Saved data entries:
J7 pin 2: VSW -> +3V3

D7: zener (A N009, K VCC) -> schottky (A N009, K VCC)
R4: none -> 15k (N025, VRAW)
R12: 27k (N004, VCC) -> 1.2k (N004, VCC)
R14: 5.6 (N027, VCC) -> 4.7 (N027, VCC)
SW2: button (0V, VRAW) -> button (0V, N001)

REQUIRED ACTION → Restate exactly, and only, every line from the one that contains "D7: zener (A" through the last line of the records.

TASK SOLUTION →
D7: zener (A N009, K VCC) -> schottky (A N009, K VCC)
R4: none -> 15k (N025, VRAW)
R12: 27k (N004, VCC) -> 1.2k (N004, VCC)
R14: 5.6 (N027, VCC) -> 4.7 (N027, VCC)
SW2: button (0V, VRAW) -> button (0V, N001)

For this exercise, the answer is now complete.